Exercise details:
From the line containing "(483, 290) = (544, 272): pink" through the last line of the entries below, transcribe each line exactly, excluding any picture.
=== Available data ===
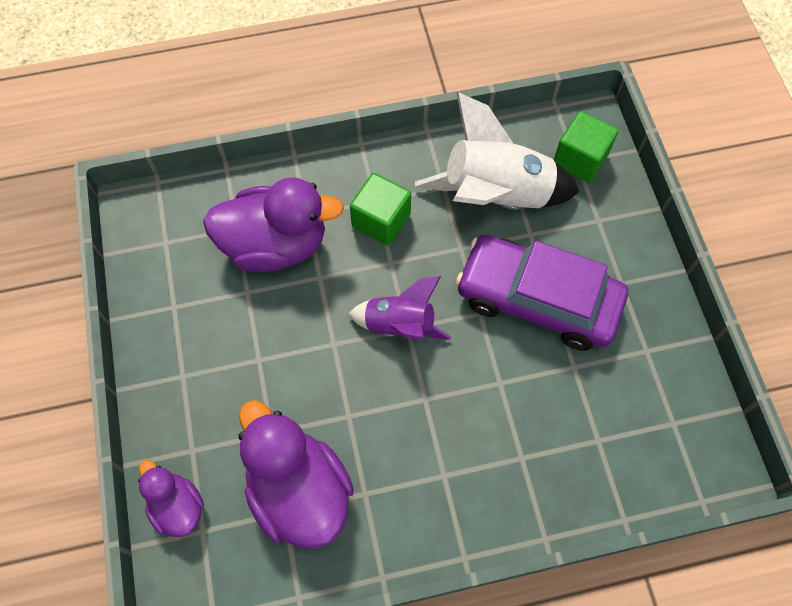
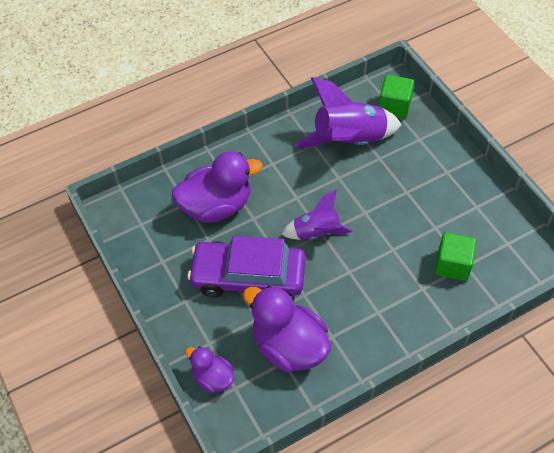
camera: 15 degrees left, 10 degrees down
(381, 220) = (280, 174): green cube -> green cube (452, 265)
(496, 195) = (349, 141): white rocket -> purple rocket
(537, 299) = (398, 195): purple car -> purple car (248, 277)

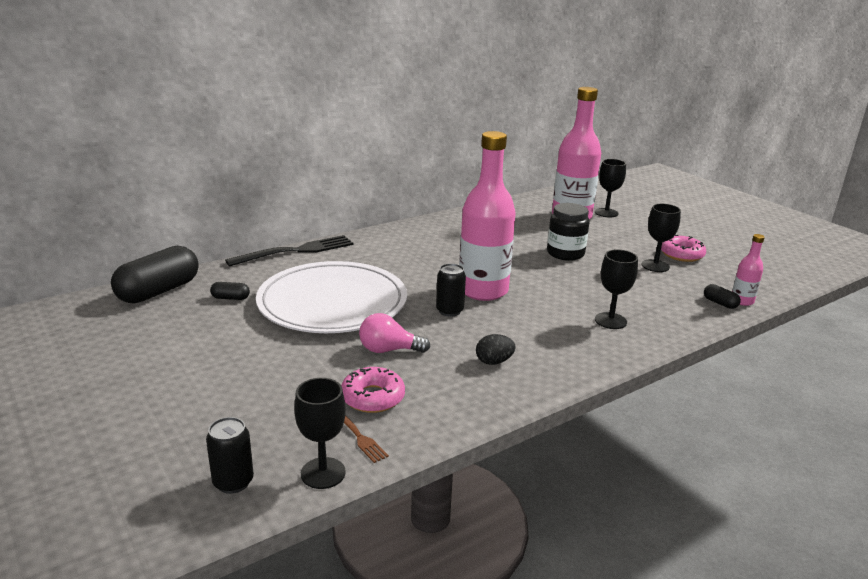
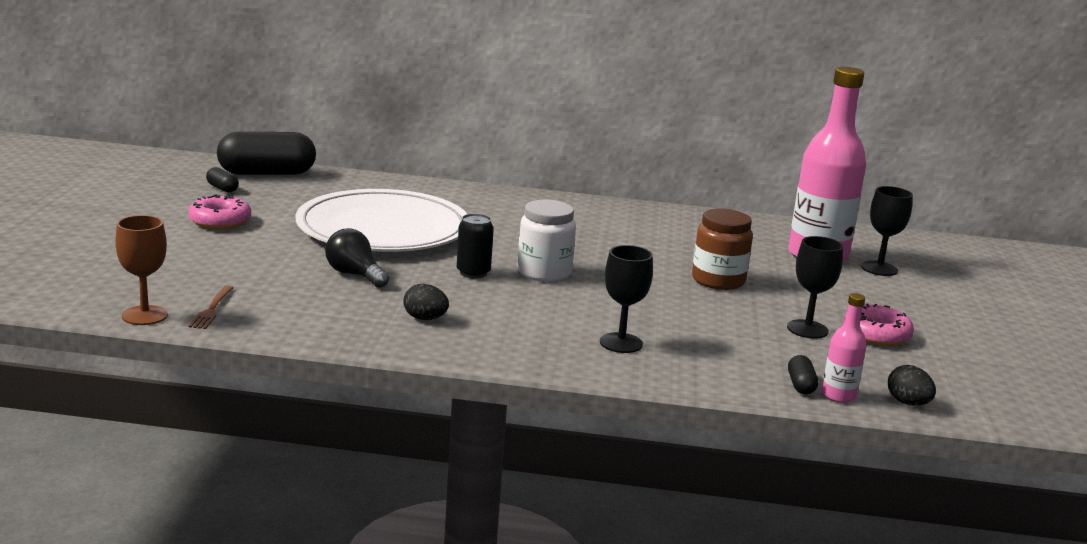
camera: 40 degrees right, 5 degrees down
(230, 298) = (309, 196): black capsule -> black capsule (222, 188)
(233, 482) = (84, 293): black can -> none
(296, 251) = (436, 185): black fork -> none
(323, 473) = (144, 315): black goblet -> brown goblet
(372, 397) = (273, 295): pink donut -> pink donut (220, 221)
(389, 350) = (354, 275): pink light bulb -> black light bulb
(483, 290) = (544, 272): pink bottle -> white jar
(565, 253) = (718, 280): black jar -> brown jar
(767, 290) = (908, 403): none -> black egg

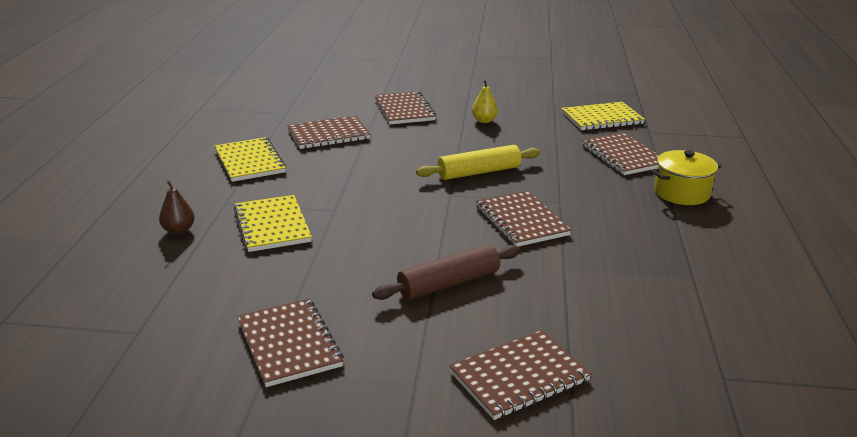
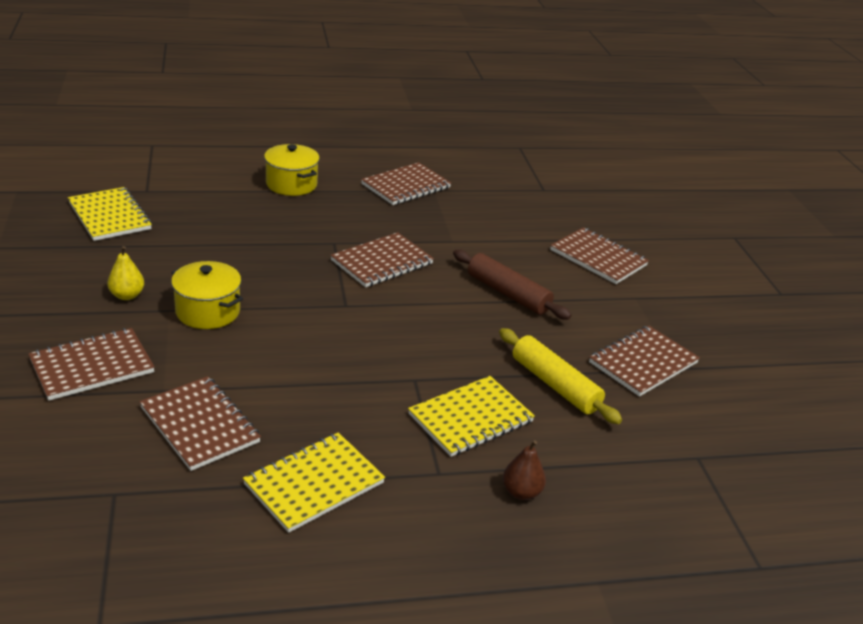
camera: 110 degrees left, 5 degrees up
(456, 144) = (208, 311): none -> yellow pot
(479, 172) = (284, 291): yellow rolling pin -> yellow rolling pin (555, 384)
(623, 156) = (216, 208): brown notebook -> brown notebook (406, 186)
===
Answer for this exercise:
(483, 290) = (544, 272): pink bottle -> white jar
(565, 253) = (718, 280): black jar -> brown jar
(767, 290) = (908, 403): none -> black egg

camera: 110 degrees left, 5 degrees up
(456, 144) = (208, 311): none -> yellow pot
(479, 172) = (284, 291): yellow rolling pin -> yellow rolling pin (555, 384)
(623, 156) = (216, 208): brown notebook -> brown notebook (406, 186)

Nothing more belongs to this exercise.